::: MATERIAL SUPPLIED

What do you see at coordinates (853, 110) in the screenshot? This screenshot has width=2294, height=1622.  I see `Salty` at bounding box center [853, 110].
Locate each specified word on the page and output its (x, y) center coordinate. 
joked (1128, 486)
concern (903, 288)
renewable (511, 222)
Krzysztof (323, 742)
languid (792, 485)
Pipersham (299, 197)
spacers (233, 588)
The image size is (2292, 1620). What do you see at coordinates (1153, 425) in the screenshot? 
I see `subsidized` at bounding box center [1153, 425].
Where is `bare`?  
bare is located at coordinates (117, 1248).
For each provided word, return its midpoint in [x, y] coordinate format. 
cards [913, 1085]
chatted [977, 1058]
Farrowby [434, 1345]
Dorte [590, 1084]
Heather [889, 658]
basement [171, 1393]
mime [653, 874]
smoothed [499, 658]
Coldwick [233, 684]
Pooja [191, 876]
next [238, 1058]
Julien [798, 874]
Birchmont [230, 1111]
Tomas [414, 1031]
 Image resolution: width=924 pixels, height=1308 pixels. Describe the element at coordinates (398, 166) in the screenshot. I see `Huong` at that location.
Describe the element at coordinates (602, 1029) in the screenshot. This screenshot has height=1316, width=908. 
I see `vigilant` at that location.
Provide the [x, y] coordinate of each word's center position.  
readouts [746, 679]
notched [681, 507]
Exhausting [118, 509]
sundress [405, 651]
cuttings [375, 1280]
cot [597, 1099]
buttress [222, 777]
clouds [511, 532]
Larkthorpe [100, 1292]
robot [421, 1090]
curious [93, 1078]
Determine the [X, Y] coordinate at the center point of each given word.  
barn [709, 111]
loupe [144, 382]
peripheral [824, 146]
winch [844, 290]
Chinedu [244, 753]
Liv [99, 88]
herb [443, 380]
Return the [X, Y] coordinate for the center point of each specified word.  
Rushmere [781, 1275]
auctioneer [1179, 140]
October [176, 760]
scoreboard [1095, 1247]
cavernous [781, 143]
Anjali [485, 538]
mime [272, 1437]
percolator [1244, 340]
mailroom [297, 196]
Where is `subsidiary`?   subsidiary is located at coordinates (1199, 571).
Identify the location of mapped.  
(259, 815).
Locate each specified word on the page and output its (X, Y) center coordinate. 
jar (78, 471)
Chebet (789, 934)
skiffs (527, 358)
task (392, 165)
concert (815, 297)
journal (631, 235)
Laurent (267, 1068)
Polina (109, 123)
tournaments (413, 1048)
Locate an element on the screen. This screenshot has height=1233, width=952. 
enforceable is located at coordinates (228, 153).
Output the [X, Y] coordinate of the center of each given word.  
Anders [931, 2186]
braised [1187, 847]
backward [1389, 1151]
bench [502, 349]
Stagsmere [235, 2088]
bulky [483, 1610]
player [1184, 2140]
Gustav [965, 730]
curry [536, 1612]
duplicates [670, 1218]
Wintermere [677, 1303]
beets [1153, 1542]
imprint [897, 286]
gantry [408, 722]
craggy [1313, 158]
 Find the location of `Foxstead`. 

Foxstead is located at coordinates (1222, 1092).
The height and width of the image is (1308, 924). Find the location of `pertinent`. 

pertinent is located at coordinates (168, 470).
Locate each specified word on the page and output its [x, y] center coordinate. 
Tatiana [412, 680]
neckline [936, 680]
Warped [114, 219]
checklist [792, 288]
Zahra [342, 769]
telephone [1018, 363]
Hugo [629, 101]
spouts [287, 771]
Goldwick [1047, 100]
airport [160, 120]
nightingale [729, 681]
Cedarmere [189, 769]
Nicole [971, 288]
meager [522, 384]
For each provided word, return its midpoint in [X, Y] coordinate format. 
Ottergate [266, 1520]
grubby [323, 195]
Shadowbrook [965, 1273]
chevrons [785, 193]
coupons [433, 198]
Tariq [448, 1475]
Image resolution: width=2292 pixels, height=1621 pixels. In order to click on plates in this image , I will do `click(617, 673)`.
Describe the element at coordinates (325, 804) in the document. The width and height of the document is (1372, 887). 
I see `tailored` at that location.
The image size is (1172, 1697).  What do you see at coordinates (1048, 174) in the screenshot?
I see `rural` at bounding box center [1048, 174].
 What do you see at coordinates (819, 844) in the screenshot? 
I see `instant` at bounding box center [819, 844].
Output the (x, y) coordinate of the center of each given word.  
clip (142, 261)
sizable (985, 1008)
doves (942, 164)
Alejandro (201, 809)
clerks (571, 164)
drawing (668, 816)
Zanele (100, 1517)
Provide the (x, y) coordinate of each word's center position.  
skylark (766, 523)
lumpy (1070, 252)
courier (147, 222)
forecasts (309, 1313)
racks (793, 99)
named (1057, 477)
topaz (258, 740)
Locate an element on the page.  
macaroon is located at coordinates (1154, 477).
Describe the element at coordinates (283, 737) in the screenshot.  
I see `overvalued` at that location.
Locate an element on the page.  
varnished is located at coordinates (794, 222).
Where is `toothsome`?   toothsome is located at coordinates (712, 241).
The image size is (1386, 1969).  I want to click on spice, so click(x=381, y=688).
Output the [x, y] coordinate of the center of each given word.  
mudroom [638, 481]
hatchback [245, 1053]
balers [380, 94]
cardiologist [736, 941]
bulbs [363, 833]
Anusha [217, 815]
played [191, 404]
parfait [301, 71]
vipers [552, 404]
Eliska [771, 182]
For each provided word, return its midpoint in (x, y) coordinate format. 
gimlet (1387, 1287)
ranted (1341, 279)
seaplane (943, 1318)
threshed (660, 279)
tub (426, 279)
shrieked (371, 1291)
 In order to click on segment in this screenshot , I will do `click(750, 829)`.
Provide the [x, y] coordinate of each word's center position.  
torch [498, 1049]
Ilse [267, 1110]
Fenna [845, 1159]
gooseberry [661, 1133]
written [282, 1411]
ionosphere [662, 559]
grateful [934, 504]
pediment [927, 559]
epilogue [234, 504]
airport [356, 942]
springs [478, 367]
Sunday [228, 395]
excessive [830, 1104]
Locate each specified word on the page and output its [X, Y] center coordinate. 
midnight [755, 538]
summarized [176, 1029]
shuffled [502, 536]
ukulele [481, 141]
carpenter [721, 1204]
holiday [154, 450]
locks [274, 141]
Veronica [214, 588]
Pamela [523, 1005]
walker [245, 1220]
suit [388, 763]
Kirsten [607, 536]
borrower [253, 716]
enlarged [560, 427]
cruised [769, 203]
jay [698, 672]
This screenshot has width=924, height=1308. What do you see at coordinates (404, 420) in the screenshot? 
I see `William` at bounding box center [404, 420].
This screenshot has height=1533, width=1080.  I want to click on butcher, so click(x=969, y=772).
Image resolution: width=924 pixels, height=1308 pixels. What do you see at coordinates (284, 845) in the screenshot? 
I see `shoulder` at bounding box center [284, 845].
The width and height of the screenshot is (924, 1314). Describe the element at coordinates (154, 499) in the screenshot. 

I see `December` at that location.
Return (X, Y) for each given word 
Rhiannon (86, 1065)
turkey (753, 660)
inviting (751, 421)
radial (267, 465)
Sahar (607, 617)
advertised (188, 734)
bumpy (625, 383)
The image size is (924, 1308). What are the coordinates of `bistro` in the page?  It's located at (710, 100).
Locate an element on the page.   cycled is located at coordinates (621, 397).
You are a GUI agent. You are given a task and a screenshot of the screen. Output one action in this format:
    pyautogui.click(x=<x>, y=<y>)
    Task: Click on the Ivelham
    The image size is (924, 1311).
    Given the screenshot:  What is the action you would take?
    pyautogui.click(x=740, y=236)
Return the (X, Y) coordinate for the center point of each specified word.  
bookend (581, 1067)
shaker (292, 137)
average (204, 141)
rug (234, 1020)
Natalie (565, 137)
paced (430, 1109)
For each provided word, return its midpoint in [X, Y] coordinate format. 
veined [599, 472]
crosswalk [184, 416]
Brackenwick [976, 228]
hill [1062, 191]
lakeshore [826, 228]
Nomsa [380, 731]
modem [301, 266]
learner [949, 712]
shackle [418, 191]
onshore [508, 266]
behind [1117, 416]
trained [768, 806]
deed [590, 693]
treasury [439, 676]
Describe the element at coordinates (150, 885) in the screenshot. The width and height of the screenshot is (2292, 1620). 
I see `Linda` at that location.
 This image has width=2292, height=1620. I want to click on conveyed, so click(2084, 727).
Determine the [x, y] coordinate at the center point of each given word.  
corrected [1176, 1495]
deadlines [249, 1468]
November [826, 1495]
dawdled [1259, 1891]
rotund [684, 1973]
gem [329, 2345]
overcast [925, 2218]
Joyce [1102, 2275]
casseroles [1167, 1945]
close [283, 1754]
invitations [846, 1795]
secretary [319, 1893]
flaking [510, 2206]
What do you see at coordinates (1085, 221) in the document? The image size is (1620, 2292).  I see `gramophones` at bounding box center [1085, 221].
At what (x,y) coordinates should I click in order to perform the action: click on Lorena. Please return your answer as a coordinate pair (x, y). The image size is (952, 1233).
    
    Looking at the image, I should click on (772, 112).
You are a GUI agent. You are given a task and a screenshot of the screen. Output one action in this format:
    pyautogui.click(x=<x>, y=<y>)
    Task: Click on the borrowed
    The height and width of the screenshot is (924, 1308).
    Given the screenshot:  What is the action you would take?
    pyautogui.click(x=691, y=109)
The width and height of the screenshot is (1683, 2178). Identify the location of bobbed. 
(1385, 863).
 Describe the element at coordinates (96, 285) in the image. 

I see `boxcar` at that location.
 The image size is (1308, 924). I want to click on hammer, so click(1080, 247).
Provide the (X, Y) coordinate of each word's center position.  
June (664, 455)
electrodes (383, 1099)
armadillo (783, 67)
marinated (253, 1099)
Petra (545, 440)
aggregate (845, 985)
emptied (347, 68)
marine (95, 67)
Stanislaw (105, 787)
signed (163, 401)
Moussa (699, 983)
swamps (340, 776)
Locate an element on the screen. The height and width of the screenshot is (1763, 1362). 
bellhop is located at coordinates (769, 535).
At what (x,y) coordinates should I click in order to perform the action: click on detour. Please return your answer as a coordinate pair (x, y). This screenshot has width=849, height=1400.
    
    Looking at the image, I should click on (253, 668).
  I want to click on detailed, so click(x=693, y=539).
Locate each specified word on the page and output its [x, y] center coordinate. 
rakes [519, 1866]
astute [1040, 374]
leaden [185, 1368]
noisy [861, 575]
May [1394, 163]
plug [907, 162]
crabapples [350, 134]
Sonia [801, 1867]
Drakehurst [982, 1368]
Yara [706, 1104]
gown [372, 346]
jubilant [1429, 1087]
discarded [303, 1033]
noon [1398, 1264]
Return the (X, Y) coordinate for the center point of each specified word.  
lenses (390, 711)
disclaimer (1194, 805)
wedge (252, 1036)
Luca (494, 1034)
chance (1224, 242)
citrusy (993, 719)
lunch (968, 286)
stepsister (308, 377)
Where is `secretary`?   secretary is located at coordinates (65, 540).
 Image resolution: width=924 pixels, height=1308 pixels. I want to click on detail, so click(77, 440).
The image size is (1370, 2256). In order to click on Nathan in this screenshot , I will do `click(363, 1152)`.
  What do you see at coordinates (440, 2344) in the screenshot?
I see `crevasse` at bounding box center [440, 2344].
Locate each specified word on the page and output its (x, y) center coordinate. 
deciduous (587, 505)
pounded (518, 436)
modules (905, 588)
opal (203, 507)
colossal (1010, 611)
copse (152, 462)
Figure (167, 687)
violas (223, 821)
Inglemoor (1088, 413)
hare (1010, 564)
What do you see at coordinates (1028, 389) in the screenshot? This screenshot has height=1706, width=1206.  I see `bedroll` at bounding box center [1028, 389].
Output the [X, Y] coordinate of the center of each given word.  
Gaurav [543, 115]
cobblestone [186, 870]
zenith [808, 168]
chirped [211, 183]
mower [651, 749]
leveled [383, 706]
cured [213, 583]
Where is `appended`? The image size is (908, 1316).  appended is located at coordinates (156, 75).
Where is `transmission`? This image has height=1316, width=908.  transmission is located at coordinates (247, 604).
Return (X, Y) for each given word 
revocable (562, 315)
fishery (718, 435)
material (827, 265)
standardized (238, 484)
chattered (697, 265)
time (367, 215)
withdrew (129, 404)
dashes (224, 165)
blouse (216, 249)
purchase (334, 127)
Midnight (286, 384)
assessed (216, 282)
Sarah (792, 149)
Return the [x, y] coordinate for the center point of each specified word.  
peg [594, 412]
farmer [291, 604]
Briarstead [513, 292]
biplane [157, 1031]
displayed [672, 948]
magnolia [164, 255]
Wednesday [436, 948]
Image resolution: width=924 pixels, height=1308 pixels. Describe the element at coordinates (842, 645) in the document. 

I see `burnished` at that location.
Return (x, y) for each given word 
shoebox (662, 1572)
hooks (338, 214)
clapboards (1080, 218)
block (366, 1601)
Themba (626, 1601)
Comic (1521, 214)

::::::

Reproduce the records verbatim from the first line through the line with "Chinedu [244, 753]", including that line.

§ **THE RESULT**:
What do you see at coordinates (853, 110) in the screenshot? This screenshot has width=2294, height=1622.  I see `Salty` at bounding box center [853, 110].
Locate each specified word on the page and output its (x, y) center coordinate. 
joked (1128, 486)
concern (903, 288)
renewable (511, 222)
Krzysztof (323, 742)
languid (792, 485)
Pipersham (299, 197)
spacers (233, 588)
The image size is (2292, 1620). What do you see at coordinates (1153, 425) in the screenshot? 
I see `subsidized` at bounding box center [1153, 425].
Where is `bare`?  
bare is located at coordinates (117, 1248).
For each provided word, return its midpoint in [x, y] coordinate format. 
cards [913, 1085]
chatted [977, 1058]
Farrowby [434, 1345]
Dorte [590, 1084]
Heather [889, 658]
basement [171, 1393]
mime [653, 874]
smoothed [499, 658]
Coldwick [233, 684]
Pooja [191, 876]
next [238, 1058]
Julien [798, 874]
Birchmont [230, 1111]
Tomas [414, 1031]
 Image resolution: width=924 pixels, height=1308 pixels. Describe the element at coordinates (398, 166) in the screenshot. I see `Huong` at that location.
Describe the element at coordinates (602, 1029) in the screenshot. This screenshot has height=1316, width=908. 
I see `vigilant` at that location.
Provide the [x, y] coordinate of each word's center position.  
readouts [746, 679]
notched [681, 507]
Exhausting [118, 509]
sundress [405, 651]
cuttings [375, 1280]
cot [597, 1099]
buttress [222, 777]
clouds [511, 532]
Larkthorpe [100, 1292]
robot [421, 1090]
curious [93, 1078]
Determine the [X, Y] coordinate at the center point of each given word.  
barn [709, 111]
loupe [144, 382]
peripheral [824, 146]
winch [844, 290]
Chinedu [244, 753]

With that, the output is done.